▶ [EXERCISE INSTRUCTIONS]: Please copy each line in the records below that contains the string "screwdriver".

───── INPUT DATA ─────

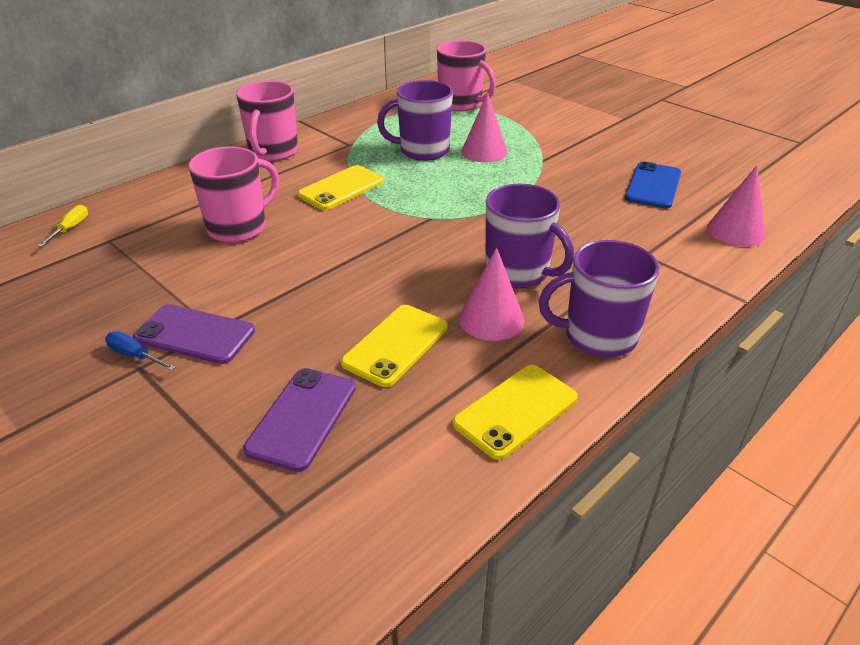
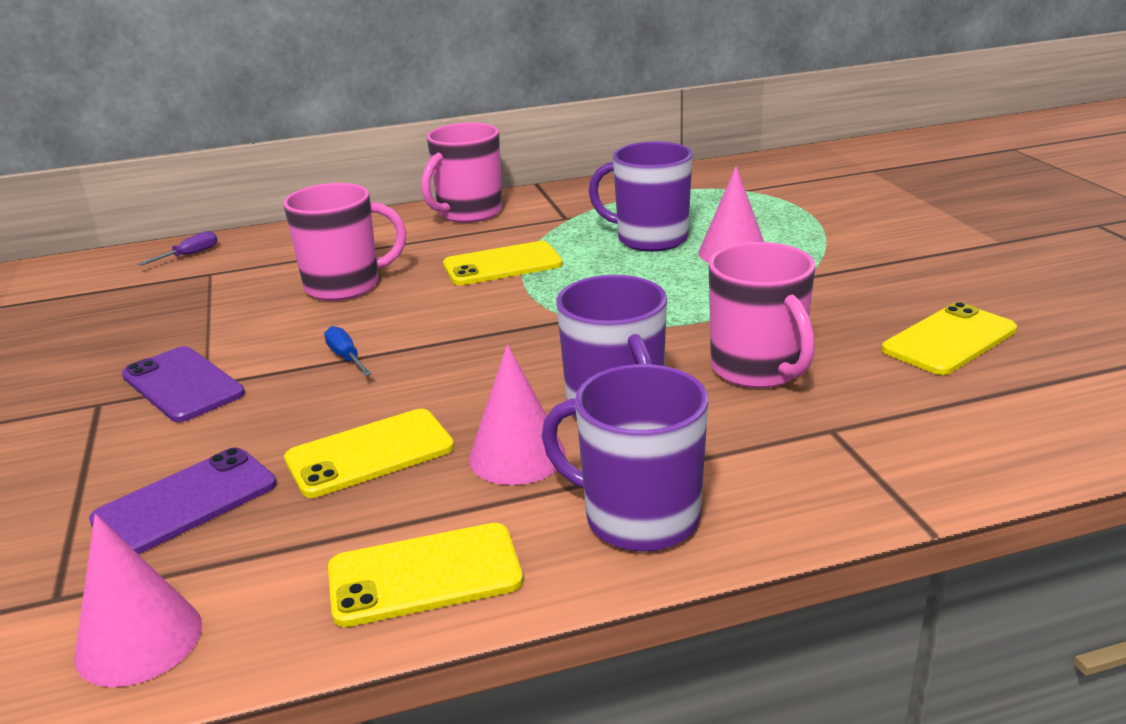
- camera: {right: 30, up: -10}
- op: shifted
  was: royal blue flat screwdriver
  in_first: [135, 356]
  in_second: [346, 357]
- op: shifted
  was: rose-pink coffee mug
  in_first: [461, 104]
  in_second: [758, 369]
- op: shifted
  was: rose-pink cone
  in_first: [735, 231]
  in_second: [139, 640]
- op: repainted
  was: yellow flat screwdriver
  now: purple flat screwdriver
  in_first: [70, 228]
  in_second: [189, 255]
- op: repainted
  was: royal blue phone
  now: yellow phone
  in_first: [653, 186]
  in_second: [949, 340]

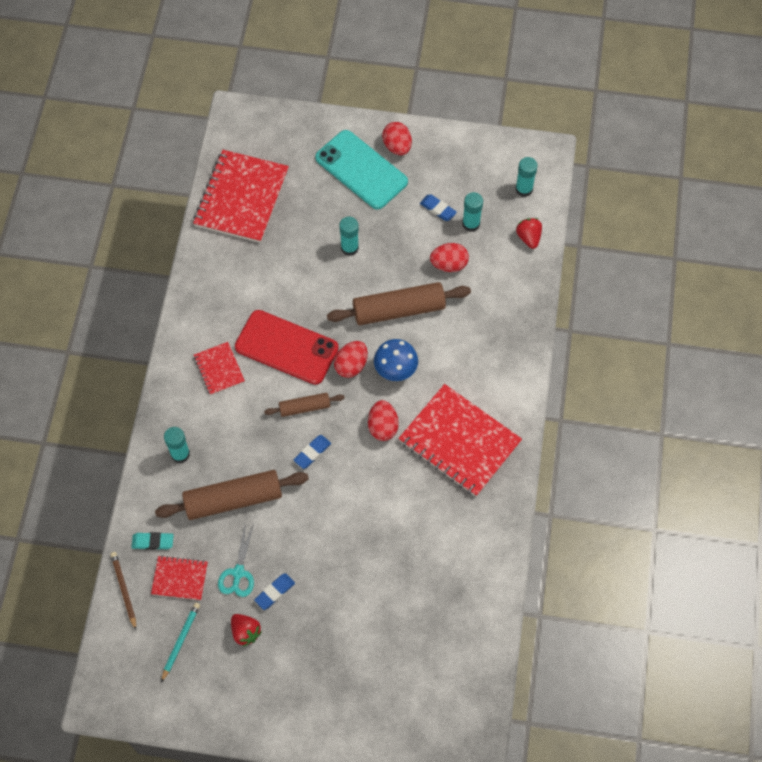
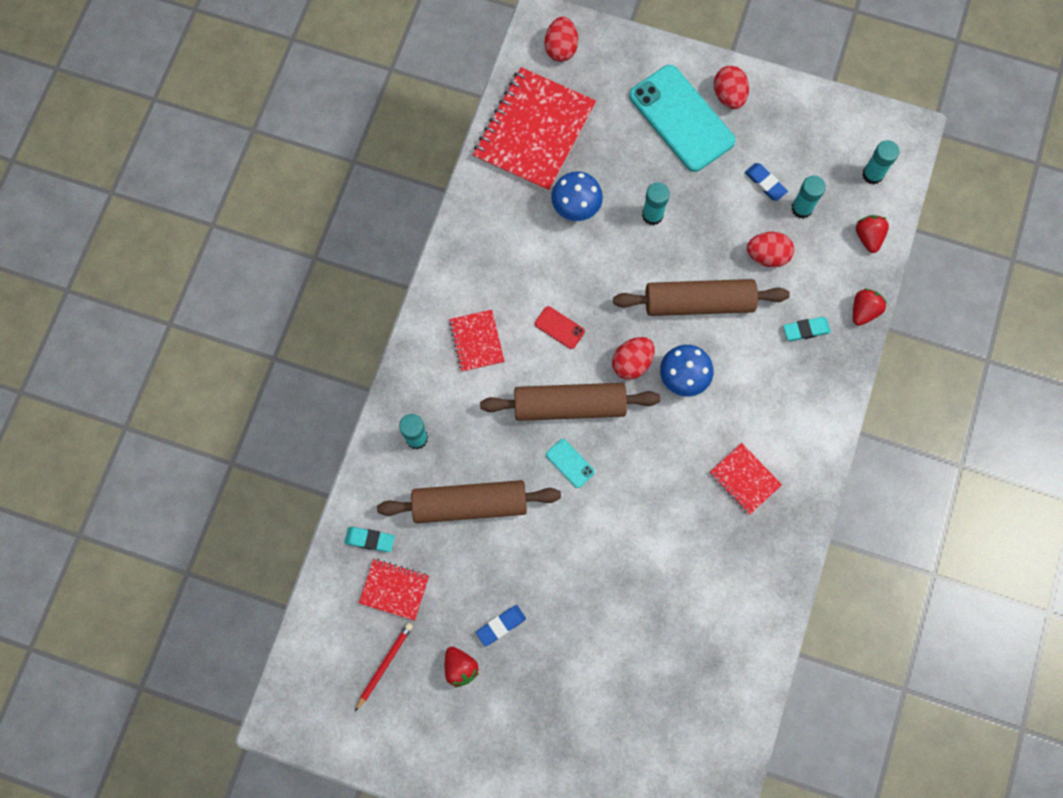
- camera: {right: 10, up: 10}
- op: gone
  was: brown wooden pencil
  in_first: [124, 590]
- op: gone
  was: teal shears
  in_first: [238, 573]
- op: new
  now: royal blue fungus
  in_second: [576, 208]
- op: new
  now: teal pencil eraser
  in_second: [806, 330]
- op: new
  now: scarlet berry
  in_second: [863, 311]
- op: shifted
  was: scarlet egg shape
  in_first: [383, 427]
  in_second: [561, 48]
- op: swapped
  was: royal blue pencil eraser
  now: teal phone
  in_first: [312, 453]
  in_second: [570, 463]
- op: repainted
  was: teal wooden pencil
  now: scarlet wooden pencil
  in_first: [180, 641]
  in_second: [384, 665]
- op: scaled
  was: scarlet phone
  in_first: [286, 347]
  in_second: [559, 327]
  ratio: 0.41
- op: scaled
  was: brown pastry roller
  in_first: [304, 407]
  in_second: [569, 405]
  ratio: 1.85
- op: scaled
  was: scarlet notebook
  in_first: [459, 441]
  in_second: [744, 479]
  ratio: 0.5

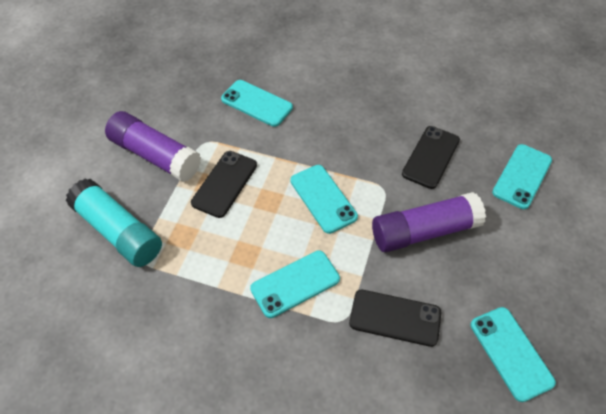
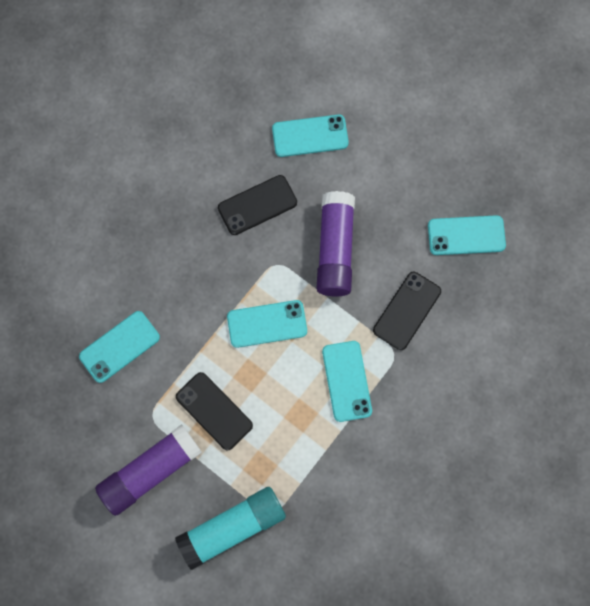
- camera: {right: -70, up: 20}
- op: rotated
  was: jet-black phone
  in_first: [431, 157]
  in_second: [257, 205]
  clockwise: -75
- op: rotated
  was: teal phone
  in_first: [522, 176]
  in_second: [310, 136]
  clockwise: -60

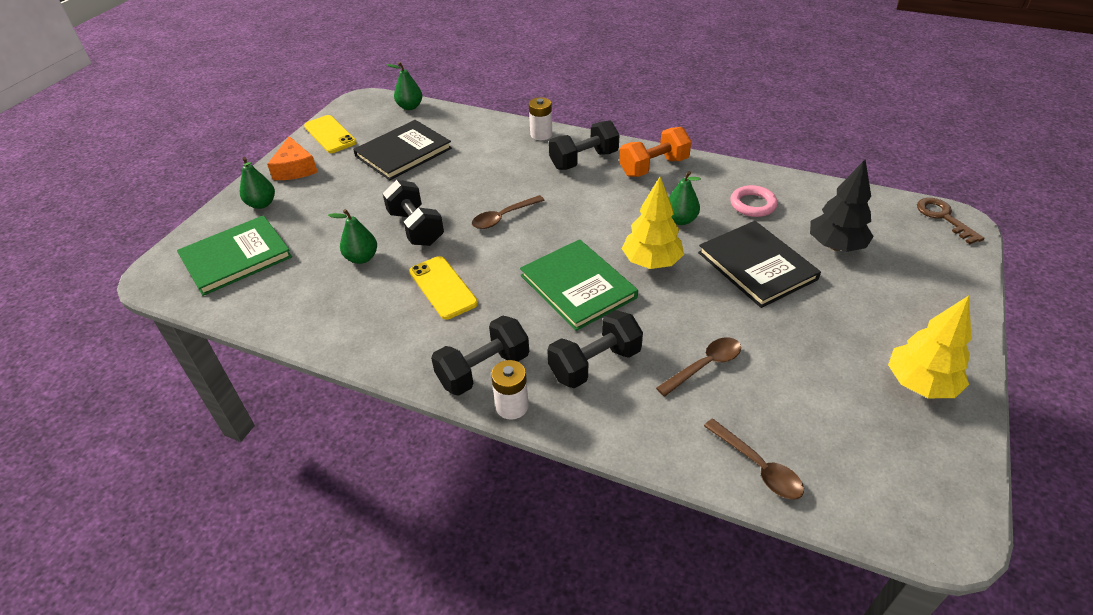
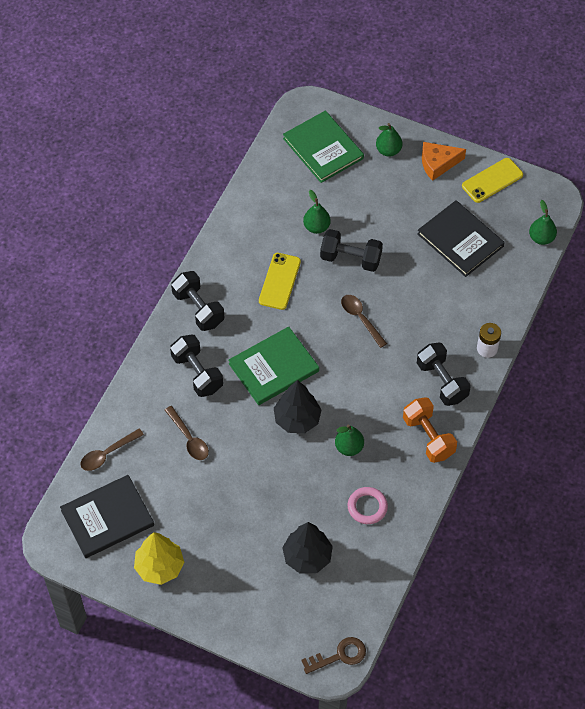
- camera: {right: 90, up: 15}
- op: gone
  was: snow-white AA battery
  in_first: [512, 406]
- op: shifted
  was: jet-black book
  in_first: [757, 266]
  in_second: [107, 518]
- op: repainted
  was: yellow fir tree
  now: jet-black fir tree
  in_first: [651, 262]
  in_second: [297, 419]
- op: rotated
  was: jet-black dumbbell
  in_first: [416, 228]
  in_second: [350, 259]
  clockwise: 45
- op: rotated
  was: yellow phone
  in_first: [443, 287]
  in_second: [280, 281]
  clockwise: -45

─────

▶ [COMPLETED TASK]:
  was: royal blue flat screwdriver
  was: yellow flat screwdriver
  now: purple flat screwdriver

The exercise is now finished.